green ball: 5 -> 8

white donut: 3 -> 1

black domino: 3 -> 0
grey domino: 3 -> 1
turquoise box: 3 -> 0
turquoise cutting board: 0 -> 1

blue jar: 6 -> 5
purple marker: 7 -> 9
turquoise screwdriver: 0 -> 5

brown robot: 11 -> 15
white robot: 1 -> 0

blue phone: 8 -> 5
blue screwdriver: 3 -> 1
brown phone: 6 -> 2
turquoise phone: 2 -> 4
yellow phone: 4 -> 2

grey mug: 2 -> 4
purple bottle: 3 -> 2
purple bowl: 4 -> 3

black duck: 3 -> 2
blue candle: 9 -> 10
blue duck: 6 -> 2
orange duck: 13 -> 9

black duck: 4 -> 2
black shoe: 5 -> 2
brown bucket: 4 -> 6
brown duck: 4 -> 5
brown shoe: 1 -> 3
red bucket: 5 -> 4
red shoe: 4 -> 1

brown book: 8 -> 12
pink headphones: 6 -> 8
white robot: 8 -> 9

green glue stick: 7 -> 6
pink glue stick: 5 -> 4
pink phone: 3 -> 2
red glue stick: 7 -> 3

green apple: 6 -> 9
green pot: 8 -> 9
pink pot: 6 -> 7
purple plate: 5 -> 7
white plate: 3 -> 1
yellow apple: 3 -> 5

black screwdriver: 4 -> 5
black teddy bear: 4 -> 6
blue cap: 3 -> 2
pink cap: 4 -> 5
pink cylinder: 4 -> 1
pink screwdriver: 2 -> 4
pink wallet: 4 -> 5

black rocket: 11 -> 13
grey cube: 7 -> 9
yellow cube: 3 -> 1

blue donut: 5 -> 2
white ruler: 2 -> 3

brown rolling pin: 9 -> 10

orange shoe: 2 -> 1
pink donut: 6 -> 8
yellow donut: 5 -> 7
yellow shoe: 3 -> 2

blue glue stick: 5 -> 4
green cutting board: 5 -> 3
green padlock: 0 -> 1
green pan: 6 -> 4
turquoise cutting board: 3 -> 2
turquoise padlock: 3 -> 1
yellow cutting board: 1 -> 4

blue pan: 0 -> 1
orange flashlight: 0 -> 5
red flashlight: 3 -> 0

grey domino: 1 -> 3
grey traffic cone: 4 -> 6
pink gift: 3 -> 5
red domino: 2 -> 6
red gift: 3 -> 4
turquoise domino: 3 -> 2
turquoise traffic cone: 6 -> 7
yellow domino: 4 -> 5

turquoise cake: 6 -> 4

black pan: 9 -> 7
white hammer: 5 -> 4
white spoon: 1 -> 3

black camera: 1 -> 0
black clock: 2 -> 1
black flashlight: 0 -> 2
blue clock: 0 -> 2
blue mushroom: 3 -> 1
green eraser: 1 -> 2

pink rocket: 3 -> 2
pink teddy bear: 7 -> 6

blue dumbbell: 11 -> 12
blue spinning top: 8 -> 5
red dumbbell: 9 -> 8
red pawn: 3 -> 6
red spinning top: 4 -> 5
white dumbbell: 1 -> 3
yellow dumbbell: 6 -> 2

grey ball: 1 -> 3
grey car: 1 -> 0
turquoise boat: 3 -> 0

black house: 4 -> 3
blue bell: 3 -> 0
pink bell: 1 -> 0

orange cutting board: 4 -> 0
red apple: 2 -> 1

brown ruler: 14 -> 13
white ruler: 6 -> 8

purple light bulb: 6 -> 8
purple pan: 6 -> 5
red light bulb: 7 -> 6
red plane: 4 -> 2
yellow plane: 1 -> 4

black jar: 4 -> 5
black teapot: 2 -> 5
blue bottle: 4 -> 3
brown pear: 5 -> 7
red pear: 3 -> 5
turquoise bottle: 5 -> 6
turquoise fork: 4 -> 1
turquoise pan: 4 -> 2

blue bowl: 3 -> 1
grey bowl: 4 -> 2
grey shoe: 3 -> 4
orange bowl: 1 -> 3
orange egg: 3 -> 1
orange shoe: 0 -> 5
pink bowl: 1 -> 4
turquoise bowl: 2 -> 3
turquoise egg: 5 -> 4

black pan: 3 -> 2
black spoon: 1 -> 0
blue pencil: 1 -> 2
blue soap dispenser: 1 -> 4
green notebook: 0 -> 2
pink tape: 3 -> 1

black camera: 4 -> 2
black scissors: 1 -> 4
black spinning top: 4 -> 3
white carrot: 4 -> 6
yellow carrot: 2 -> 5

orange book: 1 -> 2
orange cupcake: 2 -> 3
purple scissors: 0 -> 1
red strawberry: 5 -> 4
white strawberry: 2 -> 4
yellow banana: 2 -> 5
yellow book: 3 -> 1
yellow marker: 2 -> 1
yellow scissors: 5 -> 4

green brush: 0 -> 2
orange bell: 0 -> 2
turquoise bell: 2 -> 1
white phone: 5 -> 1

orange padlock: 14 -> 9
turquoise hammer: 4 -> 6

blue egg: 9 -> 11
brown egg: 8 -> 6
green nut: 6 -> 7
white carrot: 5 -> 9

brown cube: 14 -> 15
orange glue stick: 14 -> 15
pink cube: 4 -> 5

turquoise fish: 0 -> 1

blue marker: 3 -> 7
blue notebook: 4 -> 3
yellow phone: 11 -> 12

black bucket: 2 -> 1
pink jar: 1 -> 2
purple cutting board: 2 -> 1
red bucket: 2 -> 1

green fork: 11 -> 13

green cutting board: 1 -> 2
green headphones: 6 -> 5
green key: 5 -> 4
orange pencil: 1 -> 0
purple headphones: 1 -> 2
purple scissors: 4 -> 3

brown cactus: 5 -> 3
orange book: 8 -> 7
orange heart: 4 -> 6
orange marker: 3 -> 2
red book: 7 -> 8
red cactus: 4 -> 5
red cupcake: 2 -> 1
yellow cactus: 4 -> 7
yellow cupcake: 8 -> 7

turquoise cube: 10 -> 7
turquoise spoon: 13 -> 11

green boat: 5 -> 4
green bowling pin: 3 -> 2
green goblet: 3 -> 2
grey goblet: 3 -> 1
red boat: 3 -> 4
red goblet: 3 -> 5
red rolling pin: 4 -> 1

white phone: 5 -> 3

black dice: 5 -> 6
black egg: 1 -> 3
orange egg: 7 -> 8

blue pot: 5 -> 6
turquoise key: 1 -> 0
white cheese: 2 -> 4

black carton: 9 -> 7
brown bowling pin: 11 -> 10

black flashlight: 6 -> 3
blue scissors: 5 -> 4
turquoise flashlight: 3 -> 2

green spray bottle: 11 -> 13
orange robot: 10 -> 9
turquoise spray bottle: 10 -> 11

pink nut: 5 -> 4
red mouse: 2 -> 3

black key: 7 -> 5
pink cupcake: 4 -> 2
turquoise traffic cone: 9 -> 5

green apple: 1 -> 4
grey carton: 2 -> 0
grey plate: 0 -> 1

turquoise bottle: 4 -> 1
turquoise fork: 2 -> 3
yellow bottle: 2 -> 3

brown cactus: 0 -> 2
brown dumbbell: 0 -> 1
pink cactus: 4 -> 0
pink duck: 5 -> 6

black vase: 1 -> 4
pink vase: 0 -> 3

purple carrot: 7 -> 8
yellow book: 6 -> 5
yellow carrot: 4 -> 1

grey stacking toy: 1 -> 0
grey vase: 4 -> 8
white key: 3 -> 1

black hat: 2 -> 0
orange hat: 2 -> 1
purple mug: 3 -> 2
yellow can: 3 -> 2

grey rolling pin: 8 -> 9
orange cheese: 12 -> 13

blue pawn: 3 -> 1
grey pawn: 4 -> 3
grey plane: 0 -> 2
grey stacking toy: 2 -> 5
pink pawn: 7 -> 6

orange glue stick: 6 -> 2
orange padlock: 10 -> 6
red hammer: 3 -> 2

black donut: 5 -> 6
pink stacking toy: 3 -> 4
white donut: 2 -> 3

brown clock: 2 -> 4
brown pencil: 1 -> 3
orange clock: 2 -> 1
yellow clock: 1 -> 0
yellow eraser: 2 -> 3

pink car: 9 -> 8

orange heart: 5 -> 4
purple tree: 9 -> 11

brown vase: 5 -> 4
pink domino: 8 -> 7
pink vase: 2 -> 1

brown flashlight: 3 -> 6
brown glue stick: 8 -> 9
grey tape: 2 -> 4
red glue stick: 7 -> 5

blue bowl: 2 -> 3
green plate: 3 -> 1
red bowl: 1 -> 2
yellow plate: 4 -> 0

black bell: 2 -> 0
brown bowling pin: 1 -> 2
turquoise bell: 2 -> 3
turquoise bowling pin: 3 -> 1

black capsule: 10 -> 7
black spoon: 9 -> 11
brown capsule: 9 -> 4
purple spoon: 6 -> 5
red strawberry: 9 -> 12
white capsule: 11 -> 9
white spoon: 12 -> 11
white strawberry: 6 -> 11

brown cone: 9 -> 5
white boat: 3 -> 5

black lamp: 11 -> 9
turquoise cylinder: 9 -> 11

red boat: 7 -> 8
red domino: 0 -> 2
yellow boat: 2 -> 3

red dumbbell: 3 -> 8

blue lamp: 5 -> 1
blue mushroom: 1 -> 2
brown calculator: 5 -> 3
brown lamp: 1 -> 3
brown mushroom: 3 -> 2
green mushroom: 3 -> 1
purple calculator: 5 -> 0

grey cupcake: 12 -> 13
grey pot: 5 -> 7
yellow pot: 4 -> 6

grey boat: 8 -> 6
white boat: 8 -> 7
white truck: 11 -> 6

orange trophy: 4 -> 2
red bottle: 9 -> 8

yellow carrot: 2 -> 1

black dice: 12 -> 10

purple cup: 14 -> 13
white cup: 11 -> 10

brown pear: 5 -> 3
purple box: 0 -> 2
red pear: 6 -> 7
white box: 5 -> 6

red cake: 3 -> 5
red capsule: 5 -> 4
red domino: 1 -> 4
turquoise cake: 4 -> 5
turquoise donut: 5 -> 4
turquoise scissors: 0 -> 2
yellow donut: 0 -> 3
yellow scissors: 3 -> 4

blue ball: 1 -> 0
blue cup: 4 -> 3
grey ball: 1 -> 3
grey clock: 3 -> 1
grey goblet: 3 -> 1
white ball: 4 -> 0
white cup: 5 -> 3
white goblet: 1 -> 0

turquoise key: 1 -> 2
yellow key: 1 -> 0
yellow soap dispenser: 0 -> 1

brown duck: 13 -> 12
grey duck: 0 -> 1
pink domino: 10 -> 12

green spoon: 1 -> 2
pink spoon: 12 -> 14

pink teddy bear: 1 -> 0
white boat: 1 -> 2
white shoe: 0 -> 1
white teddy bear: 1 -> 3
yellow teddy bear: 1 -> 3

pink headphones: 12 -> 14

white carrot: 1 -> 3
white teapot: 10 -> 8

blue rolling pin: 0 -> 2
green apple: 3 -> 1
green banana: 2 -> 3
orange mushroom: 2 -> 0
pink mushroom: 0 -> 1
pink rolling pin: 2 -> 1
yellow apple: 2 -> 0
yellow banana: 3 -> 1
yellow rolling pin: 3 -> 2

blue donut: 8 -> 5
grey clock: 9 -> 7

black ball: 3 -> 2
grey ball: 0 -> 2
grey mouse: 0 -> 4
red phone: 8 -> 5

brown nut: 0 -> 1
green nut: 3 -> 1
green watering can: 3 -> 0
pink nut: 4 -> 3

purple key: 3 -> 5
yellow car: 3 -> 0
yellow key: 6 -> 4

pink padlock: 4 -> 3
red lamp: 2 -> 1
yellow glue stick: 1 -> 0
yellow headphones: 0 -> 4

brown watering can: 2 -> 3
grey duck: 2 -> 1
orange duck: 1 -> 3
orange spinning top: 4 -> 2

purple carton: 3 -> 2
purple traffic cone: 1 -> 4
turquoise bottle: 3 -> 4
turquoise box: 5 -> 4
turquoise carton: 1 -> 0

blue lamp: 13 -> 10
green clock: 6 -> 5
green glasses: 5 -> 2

| Aim of the exercise |
Output only an exact transcription of the lines above from the one with "green headphones: 6 -> 5" up to and including the one with "red cupcake: 2 -> 1".

| Exercise answer |
green headphones: 6 -> 5
green key: 5 -> 4
orange pencil: 1 -> 0
purple headphones: 1 -> 2
purple scissors: 4 -> 3

brown cactus: 5 -> 3
orange book: 8 -> 7
orange heart: 4 -> 6
orange marker: 3 -> 2
red book: 7 -> 8
red cactus: 4 -> 5
red cupcake: 2 -> 1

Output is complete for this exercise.